## What you need to do
Using the data beneath this instruction, retype only the lines from the one that contains "(445, 116) = (436, 276): none" down to the one that contains "camera: 130 degrees right, 5 degrees down", both included, exactly as they appear.

§ §

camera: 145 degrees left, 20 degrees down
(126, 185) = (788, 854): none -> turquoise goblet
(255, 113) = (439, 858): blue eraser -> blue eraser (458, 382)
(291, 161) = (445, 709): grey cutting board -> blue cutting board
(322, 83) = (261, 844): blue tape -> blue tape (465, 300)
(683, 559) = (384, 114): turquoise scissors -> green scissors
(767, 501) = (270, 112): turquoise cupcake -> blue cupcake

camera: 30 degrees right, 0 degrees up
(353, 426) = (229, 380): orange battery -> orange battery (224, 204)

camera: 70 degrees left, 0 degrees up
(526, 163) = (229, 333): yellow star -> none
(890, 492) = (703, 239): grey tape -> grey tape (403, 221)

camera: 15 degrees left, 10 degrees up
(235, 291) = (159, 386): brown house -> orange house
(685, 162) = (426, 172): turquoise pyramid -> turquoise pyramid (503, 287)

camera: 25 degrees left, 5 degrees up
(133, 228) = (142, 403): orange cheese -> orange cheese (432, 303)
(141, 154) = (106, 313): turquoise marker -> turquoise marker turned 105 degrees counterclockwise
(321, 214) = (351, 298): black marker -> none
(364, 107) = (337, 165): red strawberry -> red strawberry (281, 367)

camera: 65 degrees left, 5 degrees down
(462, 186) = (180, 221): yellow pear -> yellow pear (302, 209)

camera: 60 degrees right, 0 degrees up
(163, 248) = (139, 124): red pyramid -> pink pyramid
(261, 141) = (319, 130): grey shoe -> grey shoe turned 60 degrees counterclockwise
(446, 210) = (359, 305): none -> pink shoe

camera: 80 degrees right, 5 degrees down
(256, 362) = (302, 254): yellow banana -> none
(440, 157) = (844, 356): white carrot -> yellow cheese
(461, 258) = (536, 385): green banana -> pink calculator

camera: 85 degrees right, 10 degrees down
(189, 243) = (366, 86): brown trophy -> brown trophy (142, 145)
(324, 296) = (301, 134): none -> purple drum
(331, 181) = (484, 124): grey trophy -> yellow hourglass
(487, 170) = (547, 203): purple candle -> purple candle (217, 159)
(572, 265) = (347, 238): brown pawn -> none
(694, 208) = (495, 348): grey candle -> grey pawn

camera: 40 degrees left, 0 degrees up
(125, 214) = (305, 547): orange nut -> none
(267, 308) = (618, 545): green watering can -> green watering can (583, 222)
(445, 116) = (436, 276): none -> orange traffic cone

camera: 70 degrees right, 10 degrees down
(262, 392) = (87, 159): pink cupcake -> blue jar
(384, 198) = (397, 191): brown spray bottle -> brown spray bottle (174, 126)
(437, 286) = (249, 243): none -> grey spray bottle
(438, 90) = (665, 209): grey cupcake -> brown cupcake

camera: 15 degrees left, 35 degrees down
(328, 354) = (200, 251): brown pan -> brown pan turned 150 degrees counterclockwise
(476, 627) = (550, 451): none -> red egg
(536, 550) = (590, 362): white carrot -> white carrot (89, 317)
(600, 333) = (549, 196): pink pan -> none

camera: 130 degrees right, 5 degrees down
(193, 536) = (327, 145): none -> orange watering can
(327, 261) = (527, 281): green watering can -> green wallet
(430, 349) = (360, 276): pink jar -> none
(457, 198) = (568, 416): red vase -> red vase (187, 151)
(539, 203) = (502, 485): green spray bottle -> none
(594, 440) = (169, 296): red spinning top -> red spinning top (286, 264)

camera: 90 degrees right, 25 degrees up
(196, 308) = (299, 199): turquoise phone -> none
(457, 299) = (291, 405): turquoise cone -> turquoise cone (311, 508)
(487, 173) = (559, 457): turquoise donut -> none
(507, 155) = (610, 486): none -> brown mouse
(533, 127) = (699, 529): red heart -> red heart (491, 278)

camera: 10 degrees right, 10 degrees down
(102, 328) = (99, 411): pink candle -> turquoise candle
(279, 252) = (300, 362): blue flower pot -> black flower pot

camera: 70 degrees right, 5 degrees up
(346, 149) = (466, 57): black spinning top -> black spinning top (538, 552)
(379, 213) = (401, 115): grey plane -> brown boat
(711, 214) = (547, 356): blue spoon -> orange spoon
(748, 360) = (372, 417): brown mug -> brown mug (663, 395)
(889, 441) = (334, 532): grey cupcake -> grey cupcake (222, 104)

§ §

## Finished exercise
(445, 116) = (436, 276): none -> orange traffic cone

camera: 70 degrees right, 10 degrees down
(262, 392) = (87, 159): pink cupcake -> blue jar
(384, 198) = (397, 191): brown spray bottle -> brown spray bottle (174, 126)
(437, 286) = (249, 243): none -> grey spray bottle
(438, 90) = (665, 209): grey cupcake -> brown cupcake

camera: 15 degrees left, 35 degrees down
(328, 354) = (200, 251): brown pan -> brown pan turned 150 degrees counterclockwise
(476, 627) = (550, 451): none -> red egg
(536, 550) = (590, 362): white carrot -> white carrot (89, 317)
(600, 333) = (549, 196): pink pan -> none

camera: 130 degrees right, 5 degrees down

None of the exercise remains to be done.